[[ Supplied information open ]]

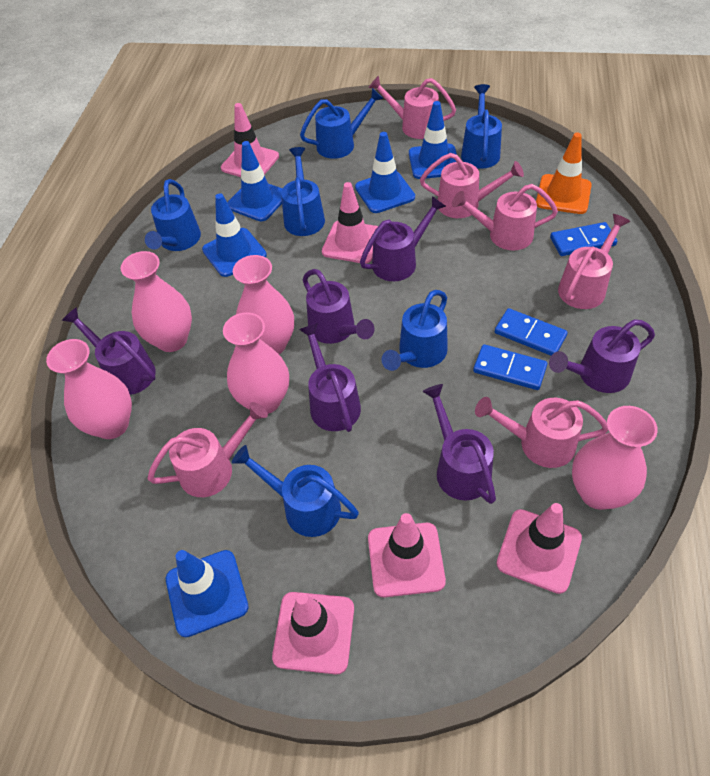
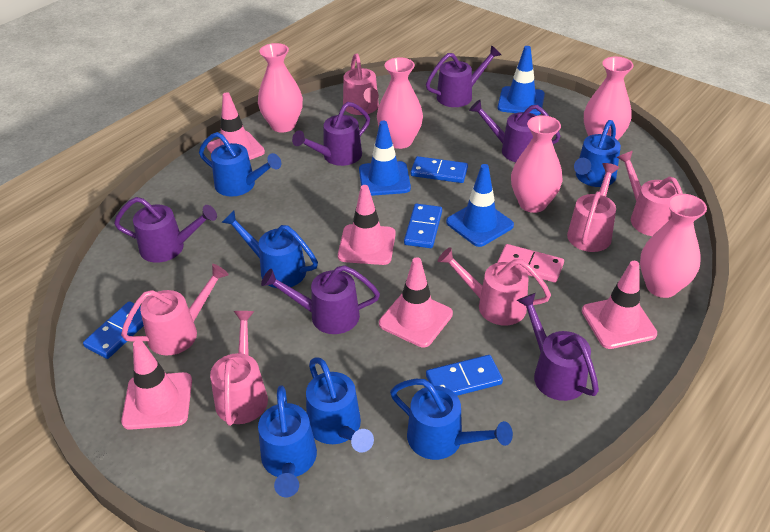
blue domino: 3 -> 4
blue traffic cone: 5 -> 3
orange traffic cone: 1 -> 0
pink domino: 0 -> 1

[[ Supplied information closed ]]

Retype all the data exactly, please, without pictures.

blue domino: 3 -> 4
blue traffic cone: 5 -> 3
orange traffic cone: 1 -> 0
pink domino: 0 -> 1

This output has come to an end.